**INSTRUCTIONS FOR THE TASK:**
Reproduce, unchanged, the lines between the one holding "SOIL3 pin AO: GP3 -> GP22" and the last line of the records, including both ends, but no pictures.
** Opening RECORDS TO USE block **
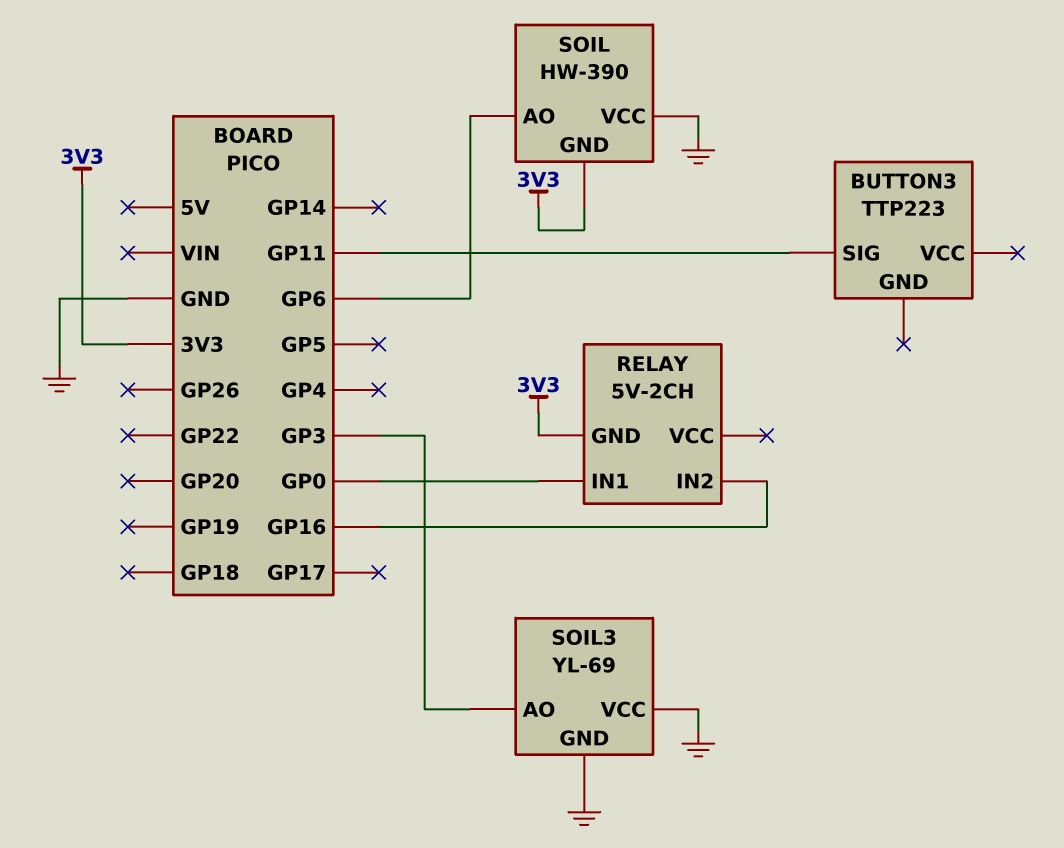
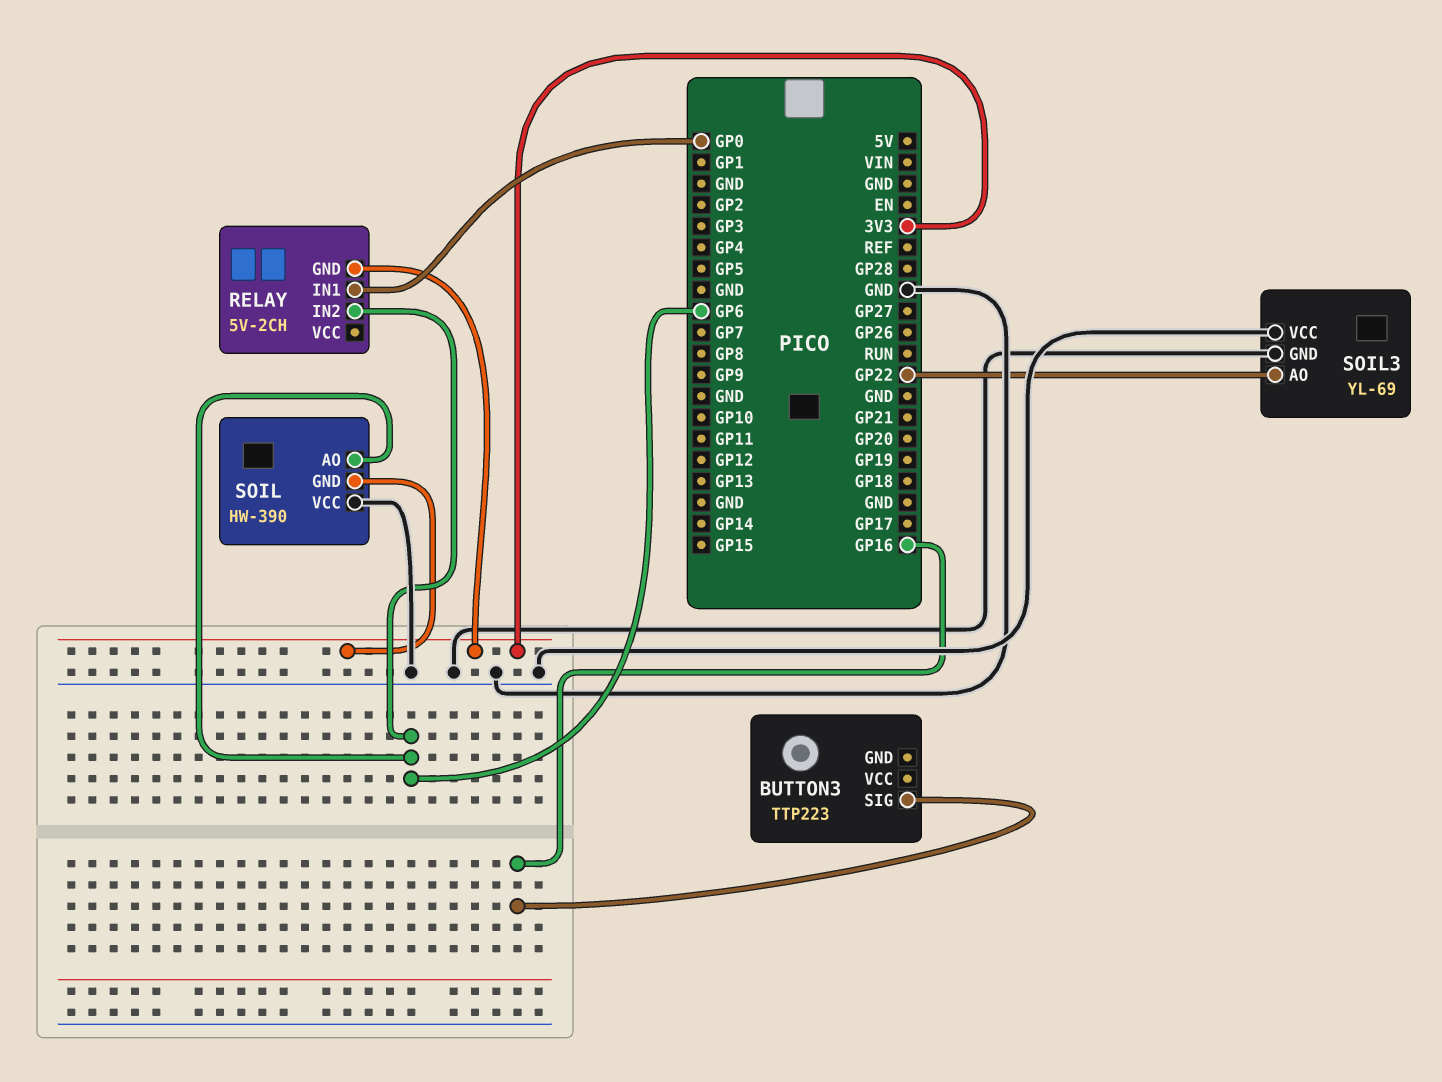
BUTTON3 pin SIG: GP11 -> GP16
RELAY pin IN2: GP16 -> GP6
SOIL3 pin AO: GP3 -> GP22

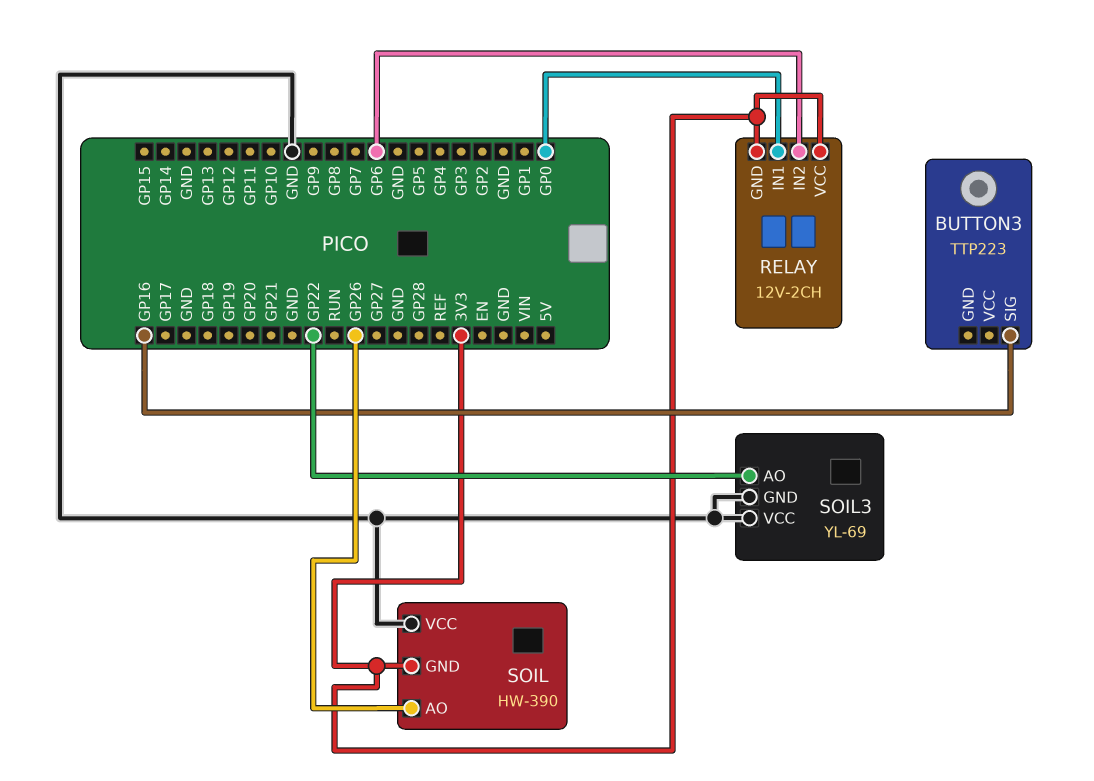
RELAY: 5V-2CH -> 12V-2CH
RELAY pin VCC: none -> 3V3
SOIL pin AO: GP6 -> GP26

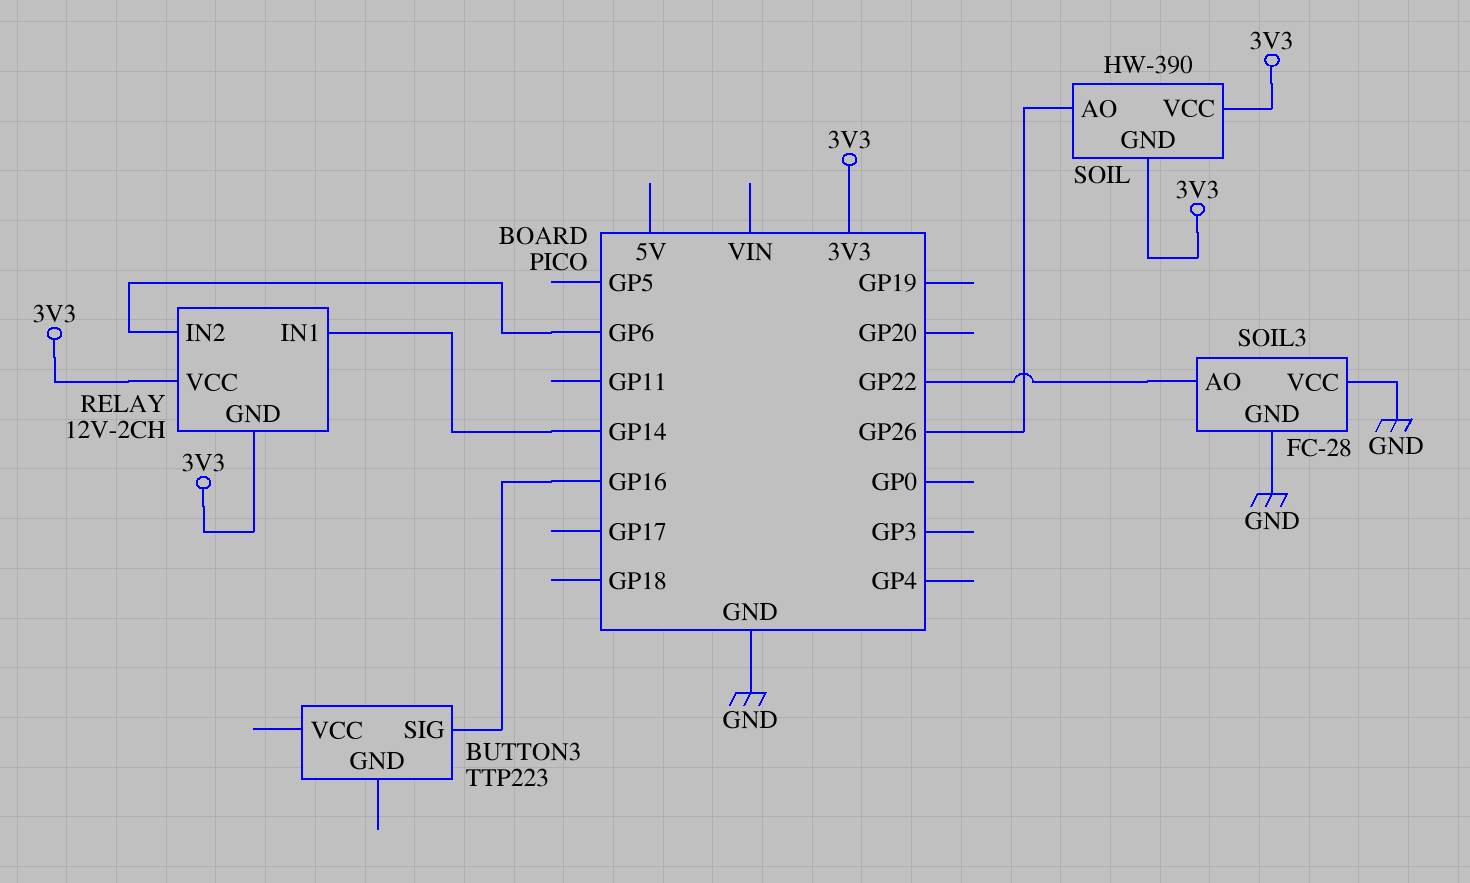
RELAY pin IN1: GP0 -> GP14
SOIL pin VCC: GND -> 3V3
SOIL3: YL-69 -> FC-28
** Closing RECORDS TO USE block **
**ANSWER BOX:**
SOIL3 pin AO: GP3 -> GP22

RELAY: 5V-2CH -> 12V-2CH
RELAY pin VCC: none -> 3V3
SOIL pin AO: GP6 -> GP26

RELAY pin IN1: GP0 -> GP14
SOIL pin VCC: GND -> 3V3
SOIL3: YL-69 -> FC-28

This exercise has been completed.